▶ [AIM OF THE EXERCISE] Only one stretch of the data below is wanted: the lines from the one with "orange boat: 2 -> 0" through the one with "red trophy: 9 -> 10", repeated exactly.

DATA Start Marker

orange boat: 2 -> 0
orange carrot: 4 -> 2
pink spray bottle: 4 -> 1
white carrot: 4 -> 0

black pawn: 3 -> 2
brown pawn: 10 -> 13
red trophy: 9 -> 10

DATA End Marker
DATA Start Marker

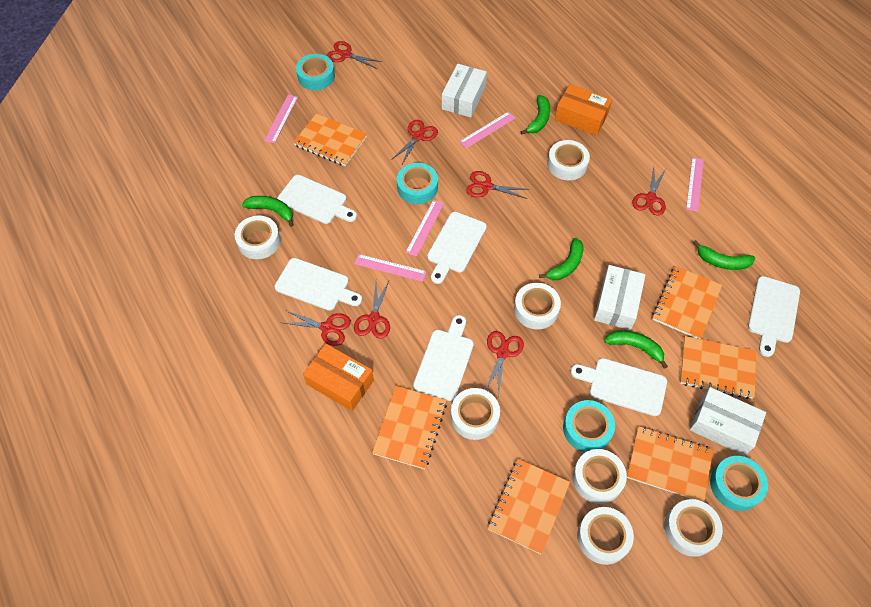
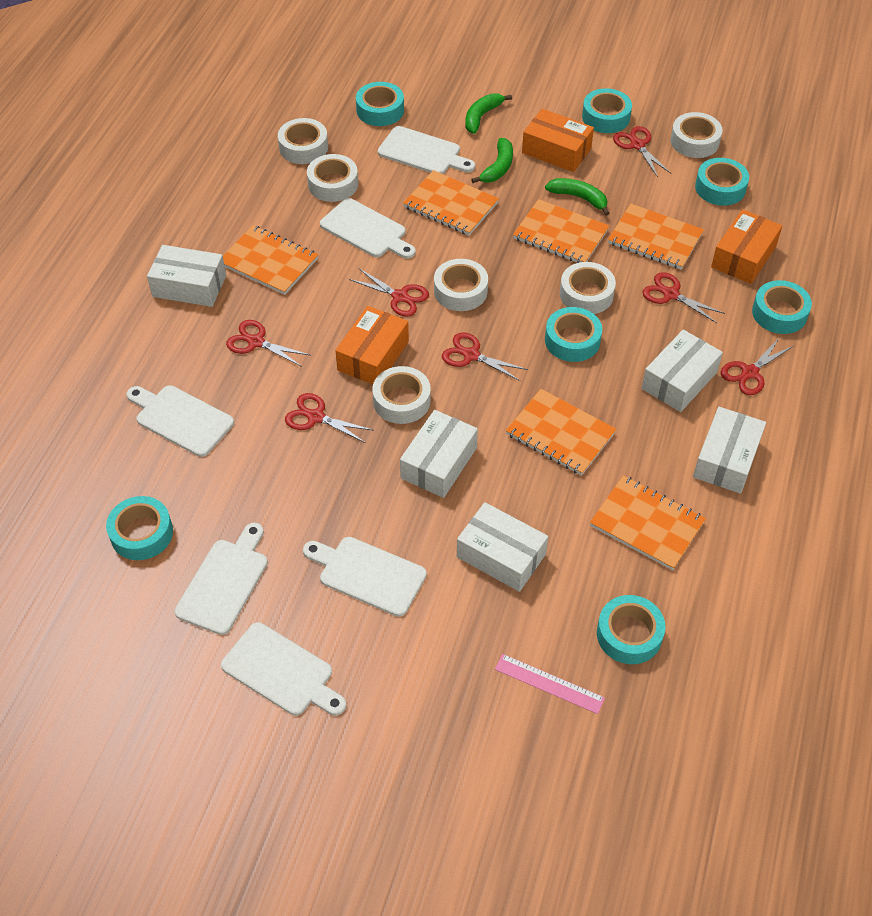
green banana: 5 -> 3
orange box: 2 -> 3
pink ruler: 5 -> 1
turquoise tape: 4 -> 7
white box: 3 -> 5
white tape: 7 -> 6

DATA End Marker
DATA Start Marker

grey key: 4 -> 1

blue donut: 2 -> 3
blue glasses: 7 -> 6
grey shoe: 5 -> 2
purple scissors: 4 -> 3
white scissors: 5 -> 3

DATA End Marker

▶ [EXERCISE ANSWER]
orange boat: 2 -> 0
orange carrot: 4 -> 2
pink spray bottle: 4 -> 1
white carrot: 4 -> 0

black pawn: 3 -> 2
brown pawn: 10 -> 13
red trophy: 9 -> 10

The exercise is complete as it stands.